*** Dataset entries ***

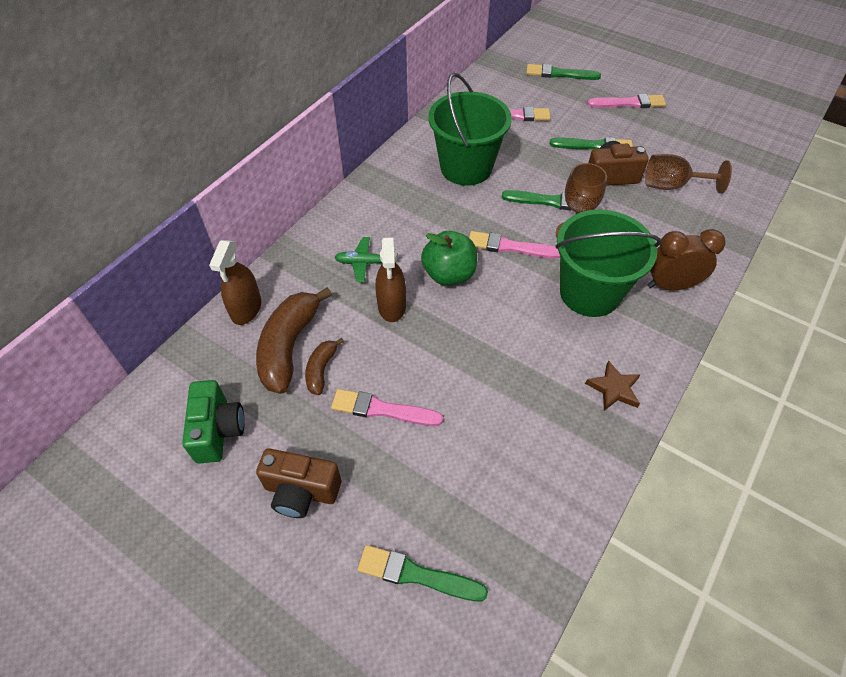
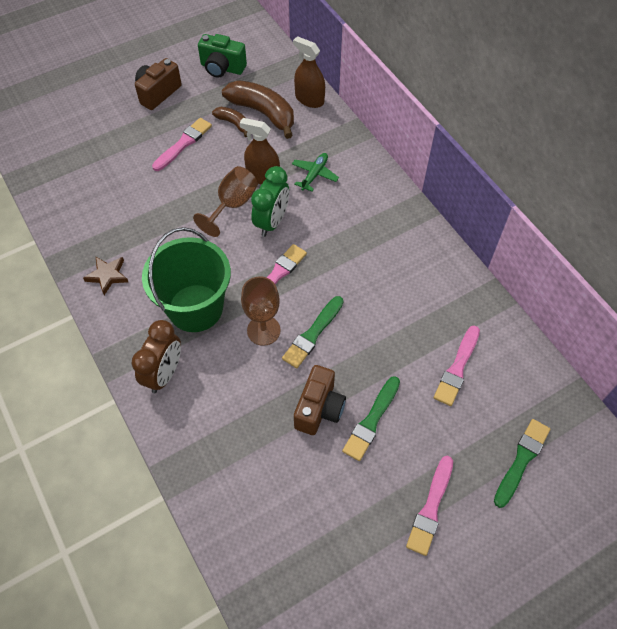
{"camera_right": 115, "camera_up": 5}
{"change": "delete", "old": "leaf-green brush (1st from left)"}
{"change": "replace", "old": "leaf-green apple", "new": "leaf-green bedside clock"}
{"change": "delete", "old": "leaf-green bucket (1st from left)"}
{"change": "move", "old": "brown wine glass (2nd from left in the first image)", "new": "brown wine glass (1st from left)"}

*** End of Dataset entries ***

Exactly how many lines of the listing hold the word "left"? State only the number.

3